Goal of the exercise: An exact copy of all the data, minus the images, is required.
⁂
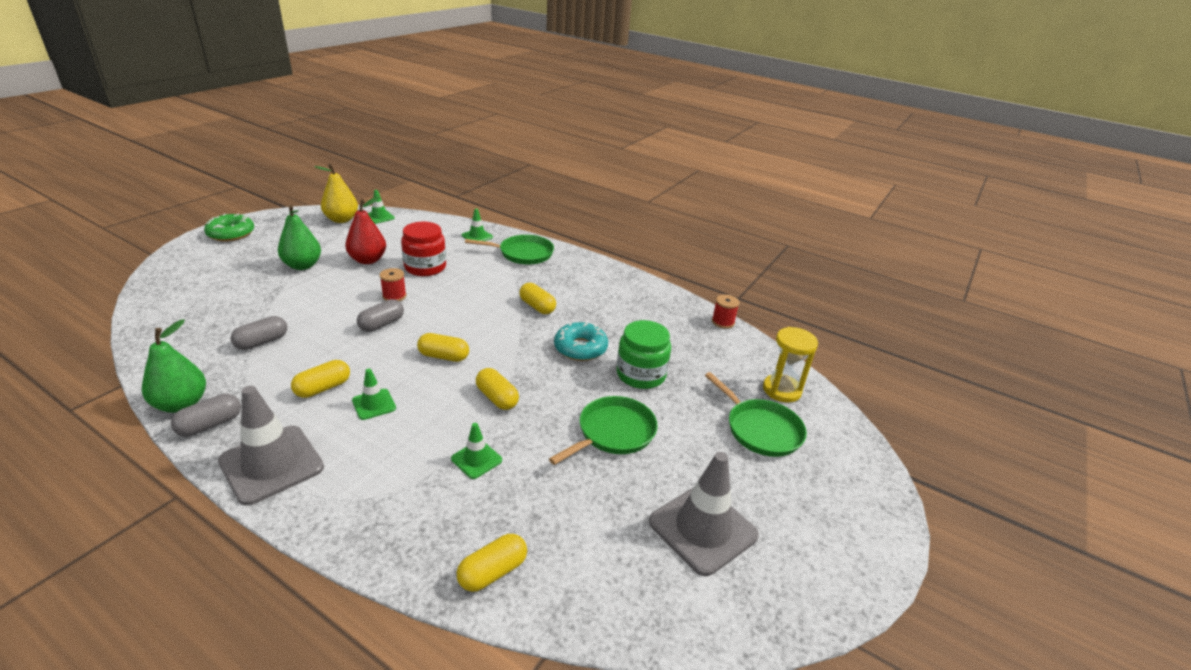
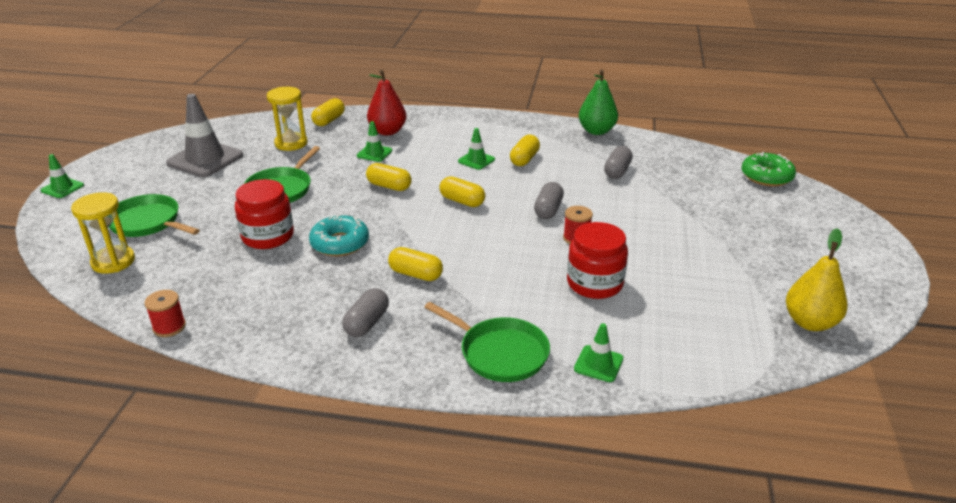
camera: 160 degrees right, 0 degrees up
(210, 425) = (561, 128): grey capsule -> grey capsule (367, 323)
(231, 234) = (865, 252): green donut -> green donut (766, 176)
(271, 464) = (496, 124): grey traffic cone -> none
(302, 265) = (717, 241): green pear -> none
(368, 260) = (669, 270): red pear -> red pear (387, 131)
(379, 217) = (778, 349): green traffic cone -> green traffic cone (62, 188)
(444, 356) = (462, 201): yellow capsule -> yellow capsule turned 45 degrees clockwise
(523, 253) = (500, 353): green pan -> green pan turned 120 degrees counterclockwise
(575, 525) = (291, 143): none -> yellow hourglass
(641, 374) = (268, 236): green jar -> red jar

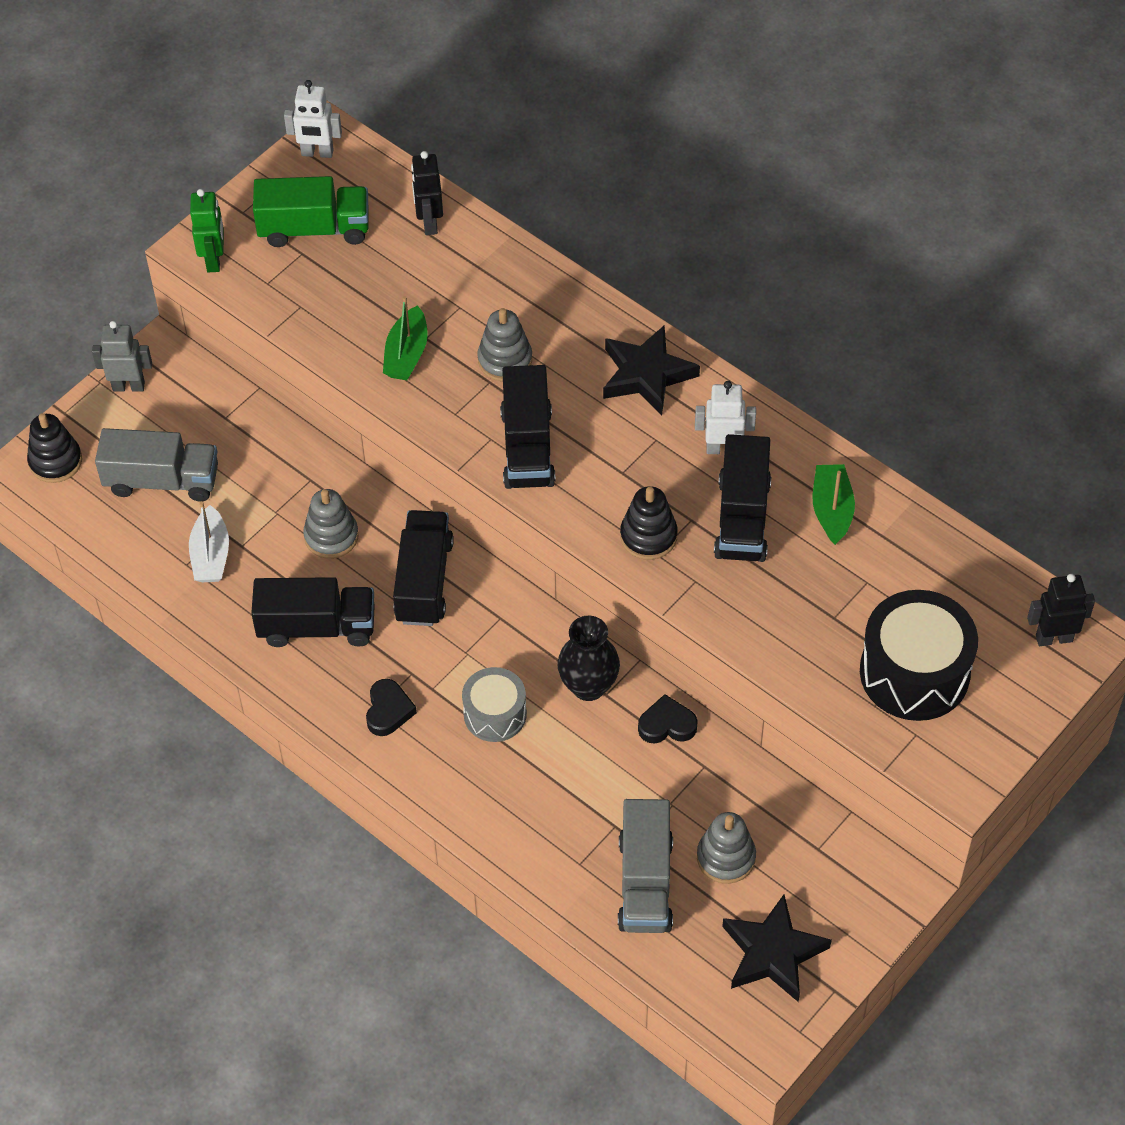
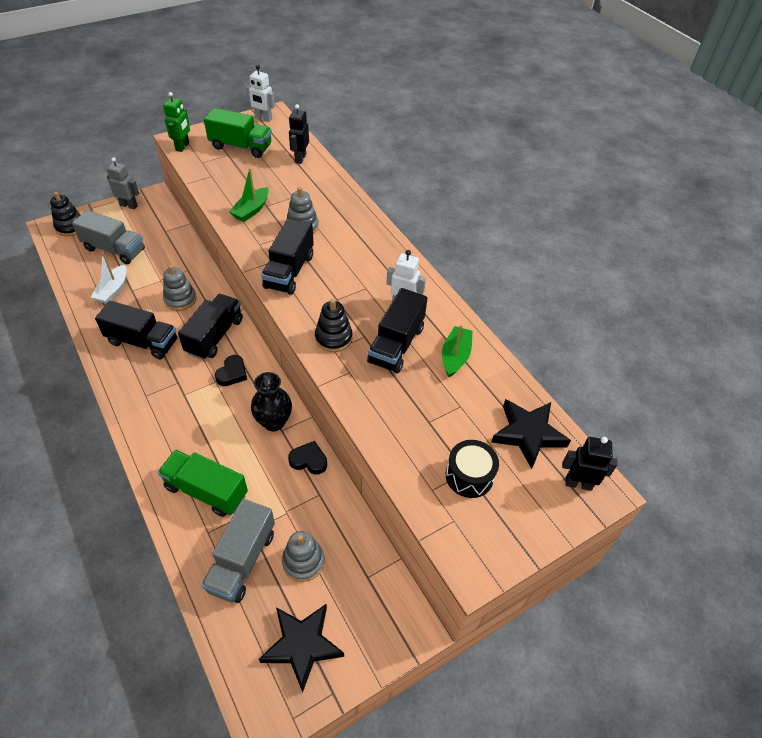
camera: 15 degrees right, 5 degrees down
(388, 710) = (151, 399): black heart -> black heart (232, 373)
(495, 714) = (210, 420): grey drum -> none
(546, 812) = (206, 491): none -> green truck
(646, 375) = (377, 254): black star -> black star (528, 434)
(914, 672) = (469, 476): black drum -> black drum, size x0.60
⁂
Task result:
camera: 160 degrees right, 0 degrees up
(210, 425) = (561, 128): grey capsule -> grey capsule (367, 323)
(231, 234) = (865, 252): green donut -> green donut (766, 176)
(271, 464) = (496, 124): grey traffic cone -> none
(302, 265) = (717, 241): green pear -> none
(368, 260) = (669, 270): red pear -> red pear (387, 131)
(379, 217) = (778, 349): green traffic cone -> green traffic cone (62, 188)
(444, 356) = (462, 201): yellow capsule -> yellow capsule turned 45 degrees clockwise
(523, 253) = (500, 353): green pan -> green pan turned 120 degrees counterclockwise
(575, 525) = (291, 143): none -> yellow hourglass
(641, 374) = (268, 236): green jar -> red jar

camera: 15 degrees right, 5 degrees down
(388, 710) = (151, 399): black heart -> black heart (232, 373)
(495, 714) = (210, 420): grey drum -> none
(546, 812) = (206, 491): none -> green truck
(646, 375) = (377, 254): black star -> black star (528, 434)
(914, 672) = (469, 476): black drum -> black drum, size x0.60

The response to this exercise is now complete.